Segment Start: DATA FOR PROCESSING
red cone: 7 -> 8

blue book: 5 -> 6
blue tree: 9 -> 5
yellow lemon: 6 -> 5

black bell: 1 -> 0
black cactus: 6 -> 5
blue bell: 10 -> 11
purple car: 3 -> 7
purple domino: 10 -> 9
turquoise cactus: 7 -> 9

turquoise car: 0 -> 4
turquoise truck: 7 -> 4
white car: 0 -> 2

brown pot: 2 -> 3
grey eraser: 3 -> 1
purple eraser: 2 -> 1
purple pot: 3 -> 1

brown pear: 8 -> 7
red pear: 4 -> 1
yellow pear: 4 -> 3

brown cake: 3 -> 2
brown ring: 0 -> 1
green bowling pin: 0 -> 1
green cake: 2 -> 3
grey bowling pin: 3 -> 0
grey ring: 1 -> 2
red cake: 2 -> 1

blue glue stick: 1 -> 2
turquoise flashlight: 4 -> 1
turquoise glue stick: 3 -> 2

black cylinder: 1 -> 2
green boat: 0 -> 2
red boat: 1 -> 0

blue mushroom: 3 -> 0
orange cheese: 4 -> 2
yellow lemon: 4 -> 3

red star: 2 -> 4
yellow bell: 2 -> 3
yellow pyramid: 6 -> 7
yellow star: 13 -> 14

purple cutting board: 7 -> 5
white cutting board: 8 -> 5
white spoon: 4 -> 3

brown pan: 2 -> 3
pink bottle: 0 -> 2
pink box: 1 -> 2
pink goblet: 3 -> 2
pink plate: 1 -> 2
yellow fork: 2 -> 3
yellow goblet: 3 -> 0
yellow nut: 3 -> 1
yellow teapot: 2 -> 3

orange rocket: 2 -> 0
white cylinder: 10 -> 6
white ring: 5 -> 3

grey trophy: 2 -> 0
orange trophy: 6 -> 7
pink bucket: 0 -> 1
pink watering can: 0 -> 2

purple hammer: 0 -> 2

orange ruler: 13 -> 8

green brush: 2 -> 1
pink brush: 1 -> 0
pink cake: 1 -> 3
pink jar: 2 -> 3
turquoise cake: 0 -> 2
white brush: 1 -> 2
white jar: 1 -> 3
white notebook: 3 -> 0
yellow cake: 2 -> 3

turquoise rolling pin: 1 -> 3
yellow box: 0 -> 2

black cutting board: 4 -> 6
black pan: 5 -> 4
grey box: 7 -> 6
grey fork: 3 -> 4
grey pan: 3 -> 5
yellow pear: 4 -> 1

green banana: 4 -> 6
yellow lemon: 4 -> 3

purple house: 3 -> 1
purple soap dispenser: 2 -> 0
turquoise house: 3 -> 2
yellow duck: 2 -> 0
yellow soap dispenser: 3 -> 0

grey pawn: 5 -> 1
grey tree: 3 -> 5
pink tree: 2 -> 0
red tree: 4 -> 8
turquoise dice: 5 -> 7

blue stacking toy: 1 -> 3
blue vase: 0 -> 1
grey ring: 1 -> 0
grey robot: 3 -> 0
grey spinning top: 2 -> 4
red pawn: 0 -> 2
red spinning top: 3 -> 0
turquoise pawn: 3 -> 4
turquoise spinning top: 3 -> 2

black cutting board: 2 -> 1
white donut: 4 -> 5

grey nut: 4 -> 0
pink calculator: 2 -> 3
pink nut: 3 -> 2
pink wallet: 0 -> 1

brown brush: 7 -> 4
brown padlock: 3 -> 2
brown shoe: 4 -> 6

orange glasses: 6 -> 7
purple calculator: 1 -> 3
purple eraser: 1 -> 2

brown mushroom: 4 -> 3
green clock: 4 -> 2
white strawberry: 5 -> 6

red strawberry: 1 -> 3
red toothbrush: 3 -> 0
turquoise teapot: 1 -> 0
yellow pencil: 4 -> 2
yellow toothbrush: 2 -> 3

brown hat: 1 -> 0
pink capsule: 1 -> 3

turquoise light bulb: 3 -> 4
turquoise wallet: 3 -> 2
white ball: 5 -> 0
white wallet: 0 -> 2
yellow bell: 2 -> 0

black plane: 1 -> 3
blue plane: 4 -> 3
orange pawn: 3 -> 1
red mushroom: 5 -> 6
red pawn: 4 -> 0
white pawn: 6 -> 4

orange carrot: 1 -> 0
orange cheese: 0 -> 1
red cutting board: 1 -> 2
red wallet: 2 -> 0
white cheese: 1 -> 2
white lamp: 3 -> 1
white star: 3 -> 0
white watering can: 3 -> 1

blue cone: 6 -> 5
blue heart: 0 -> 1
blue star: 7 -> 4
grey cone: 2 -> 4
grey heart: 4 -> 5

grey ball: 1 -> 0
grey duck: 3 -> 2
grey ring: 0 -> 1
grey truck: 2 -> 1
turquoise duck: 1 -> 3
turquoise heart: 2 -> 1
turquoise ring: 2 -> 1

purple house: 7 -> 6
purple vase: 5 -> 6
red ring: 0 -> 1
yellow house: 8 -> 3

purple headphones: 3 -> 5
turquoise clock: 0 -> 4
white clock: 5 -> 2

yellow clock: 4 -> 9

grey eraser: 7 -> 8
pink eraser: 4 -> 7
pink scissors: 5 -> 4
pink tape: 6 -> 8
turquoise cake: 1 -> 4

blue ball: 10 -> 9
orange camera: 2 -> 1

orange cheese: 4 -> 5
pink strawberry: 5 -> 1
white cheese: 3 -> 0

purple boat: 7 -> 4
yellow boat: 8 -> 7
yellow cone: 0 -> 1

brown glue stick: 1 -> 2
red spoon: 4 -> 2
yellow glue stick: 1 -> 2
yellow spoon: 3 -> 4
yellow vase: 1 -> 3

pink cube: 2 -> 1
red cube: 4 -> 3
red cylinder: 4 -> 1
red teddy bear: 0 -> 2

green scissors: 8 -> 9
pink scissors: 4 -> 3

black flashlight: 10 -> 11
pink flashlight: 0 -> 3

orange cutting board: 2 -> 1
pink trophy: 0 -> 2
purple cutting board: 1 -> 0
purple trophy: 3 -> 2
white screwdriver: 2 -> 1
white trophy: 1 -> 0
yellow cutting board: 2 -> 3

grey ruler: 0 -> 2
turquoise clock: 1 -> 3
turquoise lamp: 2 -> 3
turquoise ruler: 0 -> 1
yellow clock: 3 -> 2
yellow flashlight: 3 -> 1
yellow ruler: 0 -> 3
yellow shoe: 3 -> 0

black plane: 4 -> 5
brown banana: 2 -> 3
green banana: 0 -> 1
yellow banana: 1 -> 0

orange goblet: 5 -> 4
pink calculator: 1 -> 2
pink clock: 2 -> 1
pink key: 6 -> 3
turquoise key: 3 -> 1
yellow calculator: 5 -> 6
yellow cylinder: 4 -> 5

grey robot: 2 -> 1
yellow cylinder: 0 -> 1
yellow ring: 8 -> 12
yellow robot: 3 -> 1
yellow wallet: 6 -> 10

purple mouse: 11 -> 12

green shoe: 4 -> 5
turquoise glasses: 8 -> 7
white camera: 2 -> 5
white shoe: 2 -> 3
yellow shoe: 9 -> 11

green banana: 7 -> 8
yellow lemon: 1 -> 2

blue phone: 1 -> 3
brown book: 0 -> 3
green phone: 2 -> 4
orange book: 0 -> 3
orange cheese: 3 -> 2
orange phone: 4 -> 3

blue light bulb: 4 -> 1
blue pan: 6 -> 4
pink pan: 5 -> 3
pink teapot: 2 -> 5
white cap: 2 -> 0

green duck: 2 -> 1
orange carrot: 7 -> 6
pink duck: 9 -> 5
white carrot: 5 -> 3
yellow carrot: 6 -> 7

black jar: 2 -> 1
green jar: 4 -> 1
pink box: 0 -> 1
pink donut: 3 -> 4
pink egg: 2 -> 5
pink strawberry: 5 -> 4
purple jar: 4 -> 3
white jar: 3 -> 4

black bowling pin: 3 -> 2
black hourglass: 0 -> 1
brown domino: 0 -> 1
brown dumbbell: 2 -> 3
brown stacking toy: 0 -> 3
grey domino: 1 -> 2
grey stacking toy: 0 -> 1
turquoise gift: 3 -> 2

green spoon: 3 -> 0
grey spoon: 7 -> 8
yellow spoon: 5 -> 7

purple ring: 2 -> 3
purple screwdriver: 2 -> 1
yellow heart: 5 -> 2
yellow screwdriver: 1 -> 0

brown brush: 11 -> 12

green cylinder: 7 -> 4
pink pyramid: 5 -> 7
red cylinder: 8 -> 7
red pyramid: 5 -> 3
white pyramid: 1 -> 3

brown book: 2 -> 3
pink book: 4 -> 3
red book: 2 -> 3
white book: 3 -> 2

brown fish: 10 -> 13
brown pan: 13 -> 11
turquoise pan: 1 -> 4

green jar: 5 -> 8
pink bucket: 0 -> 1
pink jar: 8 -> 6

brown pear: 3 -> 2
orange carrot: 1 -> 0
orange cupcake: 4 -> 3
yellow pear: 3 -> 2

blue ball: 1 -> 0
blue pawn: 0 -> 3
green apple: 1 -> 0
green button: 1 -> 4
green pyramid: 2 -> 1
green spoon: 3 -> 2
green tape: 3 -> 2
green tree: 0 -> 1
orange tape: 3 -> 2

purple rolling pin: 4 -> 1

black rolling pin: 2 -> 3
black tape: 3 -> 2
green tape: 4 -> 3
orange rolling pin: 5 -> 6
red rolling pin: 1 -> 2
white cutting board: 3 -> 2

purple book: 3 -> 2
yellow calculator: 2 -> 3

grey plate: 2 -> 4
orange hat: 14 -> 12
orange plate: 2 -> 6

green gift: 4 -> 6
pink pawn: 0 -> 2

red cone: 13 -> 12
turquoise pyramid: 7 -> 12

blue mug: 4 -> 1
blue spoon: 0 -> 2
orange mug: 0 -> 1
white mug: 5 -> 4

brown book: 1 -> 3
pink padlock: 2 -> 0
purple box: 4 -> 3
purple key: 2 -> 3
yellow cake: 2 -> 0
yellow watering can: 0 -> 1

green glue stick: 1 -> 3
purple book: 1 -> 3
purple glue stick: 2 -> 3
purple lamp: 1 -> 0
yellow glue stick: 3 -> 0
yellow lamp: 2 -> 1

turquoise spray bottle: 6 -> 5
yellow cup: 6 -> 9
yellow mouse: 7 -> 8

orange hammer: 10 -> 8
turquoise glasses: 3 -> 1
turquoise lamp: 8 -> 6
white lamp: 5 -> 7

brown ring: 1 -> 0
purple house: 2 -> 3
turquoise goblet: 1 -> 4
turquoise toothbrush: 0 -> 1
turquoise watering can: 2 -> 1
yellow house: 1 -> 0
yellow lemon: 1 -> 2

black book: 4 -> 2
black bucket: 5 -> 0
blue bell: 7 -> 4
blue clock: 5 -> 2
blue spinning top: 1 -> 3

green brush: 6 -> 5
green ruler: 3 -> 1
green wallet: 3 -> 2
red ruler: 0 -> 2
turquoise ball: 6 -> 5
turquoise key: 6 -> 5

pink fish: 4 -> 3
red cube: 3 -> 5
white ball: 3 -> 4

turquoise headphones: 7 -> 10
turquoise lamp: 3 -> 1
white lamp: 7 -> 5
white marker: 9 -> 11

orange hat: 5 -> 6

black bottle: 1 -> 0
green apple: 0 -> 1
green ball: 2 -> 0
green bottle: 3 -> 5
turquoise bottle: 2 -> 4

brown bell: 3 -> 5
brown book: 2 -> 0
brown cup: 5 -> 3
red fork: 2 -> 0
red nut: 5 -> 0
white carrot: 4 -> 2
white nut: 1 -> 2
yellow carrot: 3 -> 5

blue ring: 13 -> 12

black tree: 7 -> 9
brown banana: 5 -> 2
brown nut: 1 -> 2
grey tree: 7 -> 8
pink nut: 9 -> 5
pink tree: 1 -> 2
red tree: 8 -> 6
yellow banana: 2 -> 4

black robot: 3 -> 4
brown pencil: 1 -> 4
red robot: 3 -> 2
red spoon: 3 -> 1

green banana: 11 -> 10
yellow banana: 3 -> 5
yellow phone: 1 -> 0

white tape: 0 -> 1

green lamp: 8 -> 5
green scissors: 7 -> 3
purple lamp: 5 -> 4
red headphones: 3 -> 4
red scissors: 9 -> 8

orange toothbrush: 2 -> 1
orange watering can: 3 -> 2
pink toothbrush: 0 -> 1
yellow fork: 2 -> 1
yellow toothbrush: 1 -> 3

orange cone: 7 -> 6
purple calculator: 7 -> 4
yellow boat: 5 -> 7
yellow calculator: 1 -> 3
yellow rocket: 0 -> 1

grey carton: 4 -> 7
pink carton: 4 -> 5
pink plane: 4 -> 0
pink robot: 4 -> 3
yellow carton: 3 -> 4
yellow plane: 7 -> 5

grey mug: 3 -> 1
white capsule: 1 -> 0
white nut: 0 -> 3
Segment End: DATA FOR PROCESSING
§ **EXERCISE PROMPT**
For every line above that has "banana" in it, copy the line.

§ **RESULT FOR THIS TASK**
green banana: 4 -> 6
brown banana: 2 -> 3
green banana: 0 -> 1
yellow banana: 1 -> 0
green banana: 7 -> 8
brown banana: 5 -> 2
yellow banana: 2 -> 4
green banana: 11 -> 10
yellow banana: 3 -> 5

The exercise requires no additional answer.